[EXERCISE DATA]

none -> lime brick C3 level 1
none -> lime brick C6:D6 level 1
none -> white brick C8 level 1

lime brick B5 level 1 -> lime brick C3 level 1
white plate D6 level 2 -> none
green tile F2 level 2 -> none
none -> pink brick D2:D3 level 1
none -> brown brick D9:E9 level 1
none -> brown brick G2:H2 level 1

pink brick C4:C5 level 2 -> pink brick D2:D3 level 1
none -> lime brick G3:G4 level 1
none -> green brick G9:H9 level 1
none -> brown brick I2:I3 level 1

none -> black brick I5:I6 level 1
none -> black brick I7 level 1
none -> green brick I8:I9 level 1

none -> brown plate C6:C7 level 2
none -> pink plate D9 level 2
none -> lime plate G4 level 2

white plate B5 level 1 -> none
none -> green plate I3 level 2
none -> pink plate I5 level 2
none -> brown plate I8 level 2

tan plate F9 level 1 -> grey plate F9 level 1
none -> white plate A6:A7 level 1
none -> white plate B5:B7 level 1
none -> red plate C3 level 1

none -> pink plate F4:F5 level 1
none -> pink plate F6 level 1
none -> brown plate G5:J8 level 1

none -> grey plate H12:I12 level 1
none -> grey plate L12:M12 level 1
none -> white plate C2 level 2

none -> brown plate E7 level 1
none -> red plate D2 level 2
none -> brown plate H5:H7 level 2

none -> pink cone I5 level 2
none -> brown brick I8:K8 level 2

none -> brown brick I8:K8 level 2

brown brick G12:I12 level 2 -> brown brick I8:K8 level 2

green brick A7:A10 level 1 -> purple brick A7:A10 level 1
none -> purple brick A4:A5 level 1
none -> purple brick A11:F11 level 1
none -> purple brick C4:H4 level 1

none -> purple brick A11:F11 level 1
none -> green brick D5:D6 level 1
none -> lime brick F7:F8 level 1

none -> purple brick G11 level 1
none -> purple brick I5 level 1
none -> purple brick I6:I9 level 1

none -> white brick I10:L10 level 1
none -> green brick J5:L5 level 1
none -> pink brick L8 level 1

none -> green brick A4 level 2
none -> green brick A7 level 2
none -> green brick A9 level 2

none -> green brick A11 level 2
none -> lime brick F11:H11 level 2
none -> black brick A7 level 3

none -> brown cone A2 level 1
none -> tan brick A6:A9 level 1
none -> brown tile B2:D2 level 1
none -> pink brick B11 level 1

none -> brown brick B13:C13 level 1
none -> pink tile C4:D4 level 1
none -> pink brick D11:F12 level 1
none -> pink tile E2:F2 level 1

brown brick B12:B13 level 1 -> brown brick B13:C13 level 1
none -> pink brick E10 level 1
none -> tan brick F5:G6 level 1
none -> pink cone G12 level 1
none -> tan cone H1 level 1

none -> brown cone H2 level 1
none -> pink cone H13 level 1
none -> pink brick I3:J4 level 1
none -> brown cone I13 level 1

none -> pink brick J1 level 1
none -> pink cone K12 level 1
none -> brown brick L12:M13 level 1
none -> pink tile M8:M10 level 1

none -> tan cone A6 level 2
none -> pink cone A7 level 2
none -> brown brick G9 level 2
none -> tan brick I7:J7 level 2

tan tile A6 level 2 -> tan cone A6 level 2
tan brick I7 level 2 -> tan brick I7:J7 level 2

[/EXERCISE DATA]

• [AIM OF THE TASK]: Write out only those lines of the entries that lie between the line containing "none -> pink cone K12 level 1" and the last line, inclusive, reproducing them exactly.

• [SOLUTION TO THIS TASK]:
none -> pink cone K12 level 1
none -> brown brick L12:M13 level 1
none -> pink tile M8:M10 level 1

none -> tan cone A6 level 2
none -> pink cone A7 level 2
none -> brown brick G9 level 2
none -> tan brick I7:J7 level 2

tan tile A6 level 2 -> tan cone A6 level 2
tan brick I7 level 2 -> tan brick I7:J7 level 2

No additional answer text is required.